WORK REQUIRED: Where a line in the entries below contains the word "coloured", count it. Return the total alone.

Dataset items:
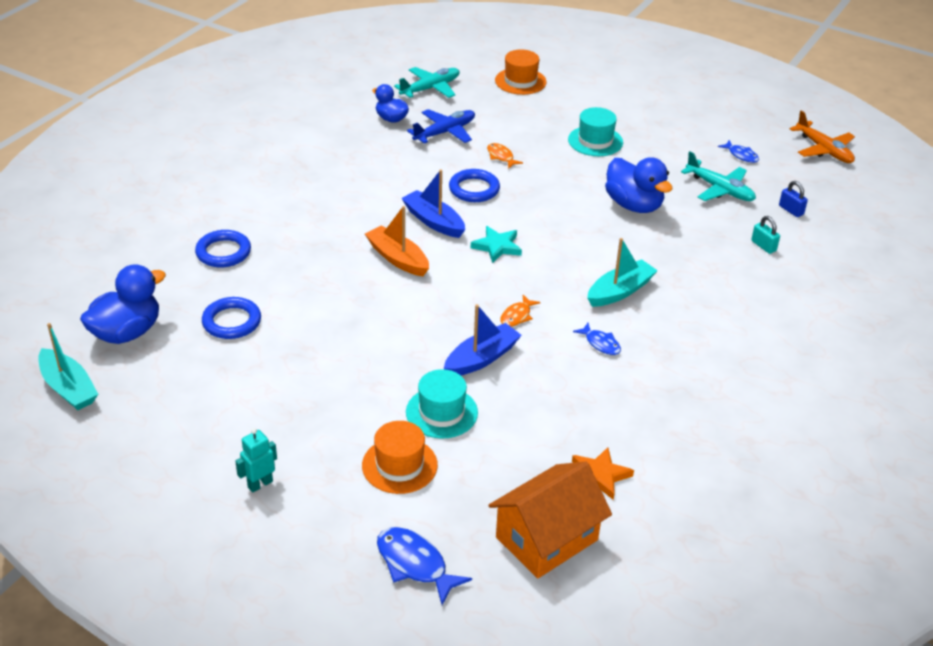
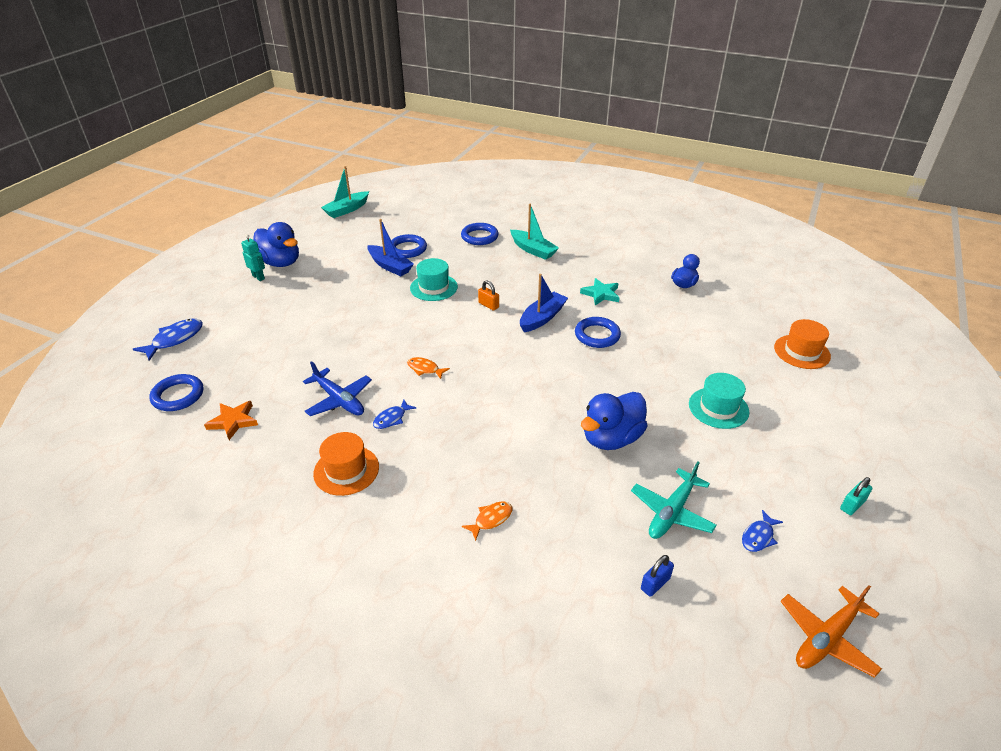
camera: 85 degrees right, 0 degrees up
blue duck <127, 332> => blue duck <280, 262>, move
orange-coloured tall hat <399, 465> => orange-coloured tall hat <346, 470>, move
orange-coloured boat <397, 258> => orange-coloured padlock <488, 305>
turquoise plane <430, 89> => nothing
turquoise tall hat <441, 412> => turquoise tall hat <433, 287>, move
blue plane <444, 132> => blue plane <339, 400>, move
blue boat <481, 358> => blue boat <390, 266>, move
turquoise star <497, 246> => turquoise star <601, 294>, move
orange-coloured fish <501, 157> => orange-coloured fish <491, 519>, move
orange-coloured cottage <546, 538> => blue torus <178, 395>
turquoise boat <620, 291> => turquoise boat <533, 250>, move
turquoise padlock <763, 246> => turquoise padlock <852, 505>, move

WRITTEN REPLY: 4